Start of Data excerpts

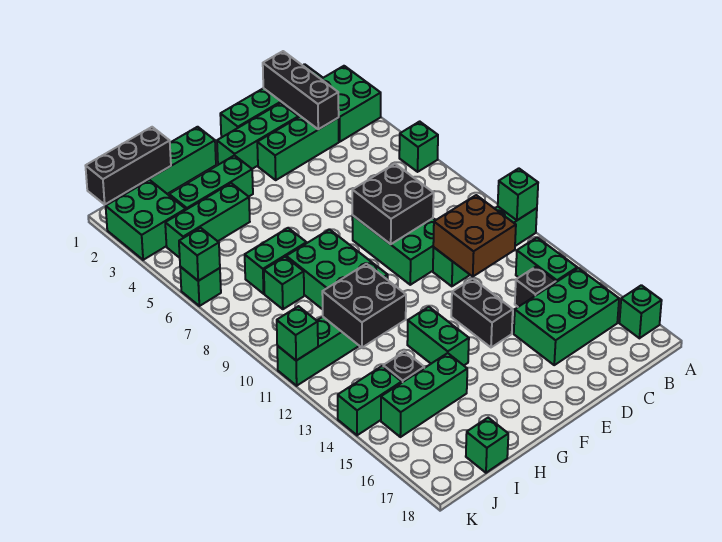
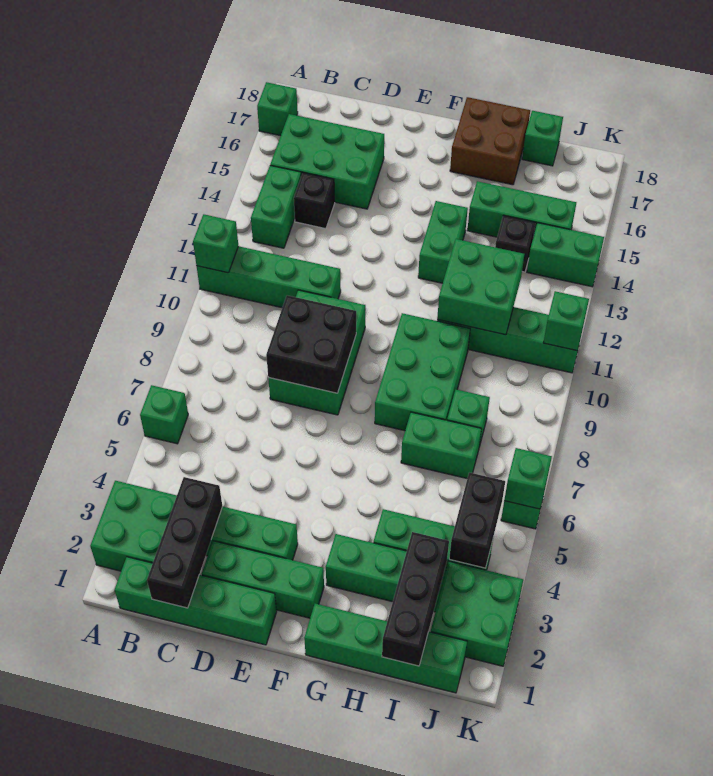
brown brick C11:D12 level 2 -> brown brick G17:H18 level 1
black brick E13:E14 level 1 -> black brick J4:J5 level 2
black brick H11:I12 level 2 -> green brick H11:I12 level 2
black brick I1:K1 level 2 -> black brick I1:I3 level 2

End of Data excerpts
Start of Data excerpts

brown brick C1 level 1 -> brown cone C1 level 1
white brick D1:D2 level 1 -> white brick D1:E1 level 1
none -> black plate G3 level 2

End of Data excerpts

▶ **Problem statement**
Word for word, restate the lines of the data above that fall between the line holding "brown brick C11:D12" and the line holding "black brick I1:K1", inclusive, and no other lines.

▶ **Output of the exercise**
brown brick C11:D12 level 2 -> brown brick G17:H18 level 1
black brick E13:E14 level 1 -> black brick J4:J5 level 2
black brick H11:I12 level 2 -> green brick H11:I12 level 2
black brick I1:K1 level 2 -> black brick I1:I3 level 2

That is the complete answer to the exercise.